▼▼▼

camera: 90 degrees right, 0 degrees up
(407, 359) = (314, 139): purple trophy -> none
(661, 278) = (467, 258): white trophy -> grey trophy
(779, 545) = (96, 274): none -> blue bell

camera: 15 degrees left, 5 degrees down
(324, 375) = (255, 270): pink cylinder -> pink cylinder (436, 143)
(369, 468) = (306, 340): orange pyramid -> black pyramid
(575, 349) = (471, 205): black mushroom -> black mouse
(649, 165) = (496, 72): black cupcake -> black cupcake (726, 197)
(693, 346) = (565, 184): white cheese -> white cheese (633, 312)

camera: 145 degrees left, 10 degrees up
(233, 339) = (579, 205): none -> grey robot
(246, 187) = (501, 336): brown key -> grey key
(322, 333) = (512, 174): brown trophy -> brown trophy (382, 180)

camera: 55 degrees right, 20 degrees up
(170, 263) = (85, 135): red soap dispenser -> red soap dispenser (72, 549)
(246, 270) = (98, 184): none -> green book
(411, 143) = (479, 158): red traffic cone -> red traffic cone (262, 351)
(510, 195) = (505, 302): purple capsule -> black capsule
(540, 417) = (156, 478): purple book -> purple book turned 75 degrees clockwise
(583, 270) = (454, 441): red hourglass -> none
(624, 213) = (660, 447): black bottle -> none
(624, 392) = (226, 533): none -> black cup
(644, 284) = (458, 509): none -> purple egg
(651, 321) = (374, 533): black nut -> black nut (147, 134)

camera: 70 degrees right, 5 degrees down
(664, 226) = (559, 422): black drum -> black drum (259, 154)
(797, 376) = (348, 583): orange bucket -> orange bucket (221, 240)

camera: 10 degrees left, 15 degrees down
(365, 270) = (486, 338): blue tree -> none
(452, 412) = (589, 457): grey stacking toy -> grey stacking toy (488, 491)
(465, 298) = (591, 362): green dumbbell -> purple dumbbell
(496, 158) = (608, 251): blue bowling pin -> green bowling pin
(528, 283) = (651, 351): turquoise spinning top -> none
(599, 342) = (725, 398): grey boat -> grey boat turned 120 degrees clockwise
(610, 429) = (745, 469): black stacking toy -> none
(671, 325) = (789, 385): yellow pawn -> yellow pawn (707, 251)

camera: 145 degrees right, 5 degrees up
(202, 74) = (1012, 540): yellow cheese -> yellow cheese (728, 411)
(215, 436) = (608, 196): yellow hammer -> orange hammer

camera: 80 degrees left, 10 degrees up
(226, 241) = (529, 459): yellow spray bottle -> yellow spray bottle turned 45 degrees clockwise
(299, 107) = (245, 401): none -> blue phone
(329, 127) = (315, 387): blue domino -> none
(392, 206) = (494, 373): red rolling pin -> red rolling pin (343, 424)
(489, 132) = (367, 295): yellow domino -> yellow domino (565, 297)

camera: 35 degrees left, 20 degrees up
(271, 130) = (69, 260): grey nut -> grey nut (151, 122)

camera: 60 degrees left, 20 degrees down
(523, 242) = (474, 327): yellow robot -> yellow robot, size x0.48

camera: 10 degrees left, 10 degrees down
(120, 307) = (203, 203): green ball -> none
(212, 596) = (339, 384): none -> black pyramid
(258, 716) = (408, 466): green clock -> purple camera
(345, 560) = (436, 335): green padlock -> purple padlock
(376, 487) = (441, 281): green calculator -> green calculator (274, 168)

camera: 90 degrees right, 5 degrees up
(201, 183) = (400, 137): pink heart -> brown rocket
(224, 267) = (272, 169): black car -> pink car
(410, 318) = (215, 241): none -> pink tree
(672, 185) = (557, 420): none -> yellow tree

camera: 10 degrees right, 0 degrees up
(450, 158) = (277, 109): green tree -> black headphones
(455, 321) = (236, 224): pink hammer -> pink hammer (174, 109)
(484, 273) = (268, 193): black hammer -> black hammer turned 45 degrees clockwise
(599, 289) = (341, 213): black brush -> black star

▲▲▲

## The task
Say how many lines of the data include the string "purple". Nothing other than the number should be given.

## Exercise output
7